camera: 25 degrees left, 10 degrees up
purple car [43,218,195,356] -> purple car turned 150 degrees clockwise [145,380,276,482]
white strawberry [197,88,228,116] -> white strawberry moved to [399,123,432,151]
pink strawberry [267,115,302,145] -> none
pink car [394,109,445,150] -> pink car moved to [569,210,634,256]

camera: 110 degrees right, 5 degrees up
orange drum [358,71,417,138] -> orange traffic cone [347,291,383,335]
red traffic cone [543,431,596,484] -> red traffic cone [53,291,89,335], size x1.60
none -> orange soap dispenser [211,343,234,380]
= = = =
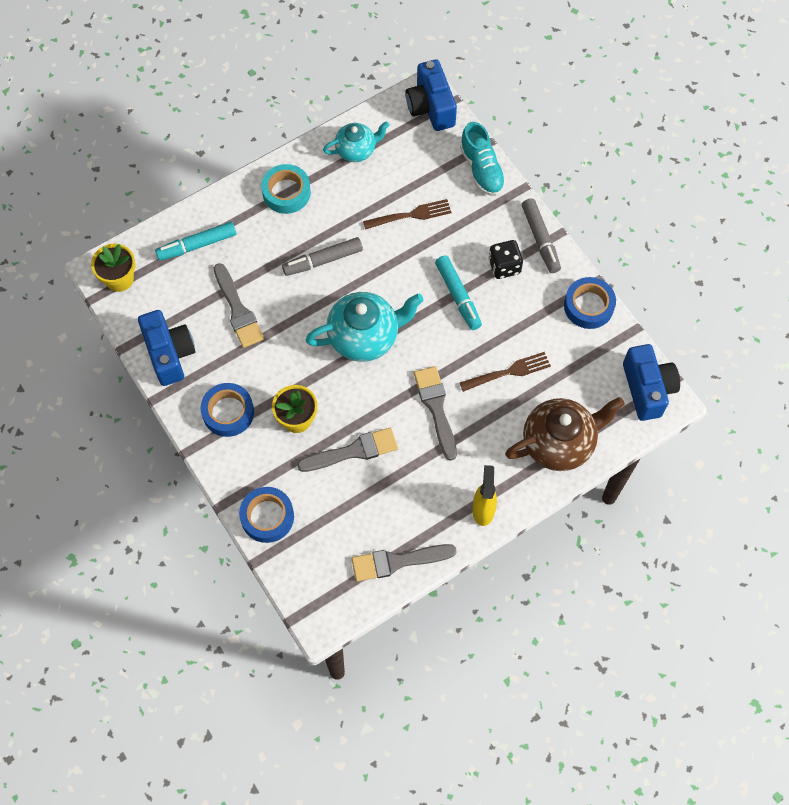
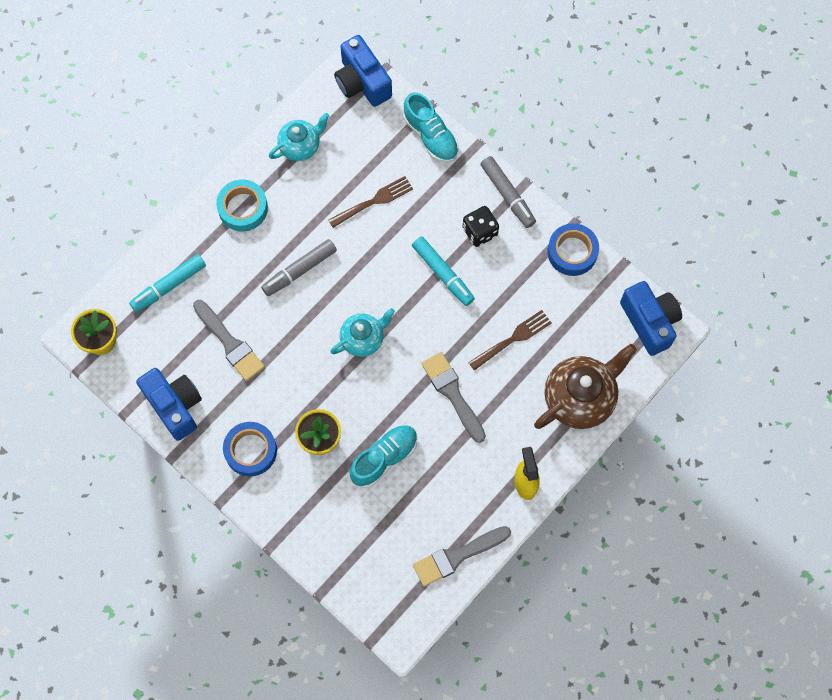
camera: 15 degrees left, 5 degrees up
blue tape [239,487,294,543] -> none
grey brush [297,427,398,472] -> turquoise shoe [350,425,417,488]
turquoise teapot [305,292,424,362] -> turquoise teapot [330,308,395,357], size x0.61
= = = =
Once you find the line with "camera: 25 degrees left, 10 degrees up" above, print it and every line after it up to and including the line with "orange drum [358,71,417,138]", exactly as written and nothing else.

camera: 25 degrees left, 10 degrees up
purple car [43,218,195,356] -> purple car turned 150 degrees clockwise [145,380,276,482]
white strawberry [197,88,228,116] -> white strawberry moved to [399,123,432,151]
pink strawberry [267,115,302,145] -> none
pink car [394,109,445,150] -> pink car moved to [569,210,634,256]

camera: 110 degrees right, 5 degrees up
orange drum [358,71,417,138] -> orange traffic cone [347,291,383,335]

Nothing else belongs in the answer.